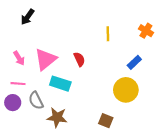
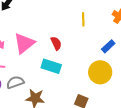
cyan rectangle: (60, 84) -> (51, 66), moved
gray semicircle: (36, 100) -> (15, 82), turned 96

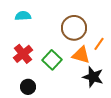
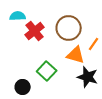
red cross: (23, 54) -> (35, 31), moved
green square: (52, 60) -> (47, 71), moved

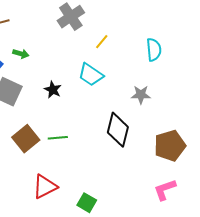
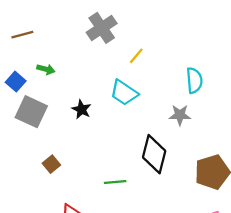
cyan semicircle: (154, 50) -> (194, 80), moved
green line: (58, 138) -> (115, 182), moved
brown square: (26, 139) -> (51, 164), size x0.6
──────
**ACTIVITY:**
Your answer should consist only of the lines from the one with "green line: (58, 138) -> (115, 182), moved" through the end of the data above, reproduced exactly.

**RESPONSE AREA:**
green line: (58, 138) -> (115, 182), moved
brown square: (26, 139) -> (51, 164), size x0.6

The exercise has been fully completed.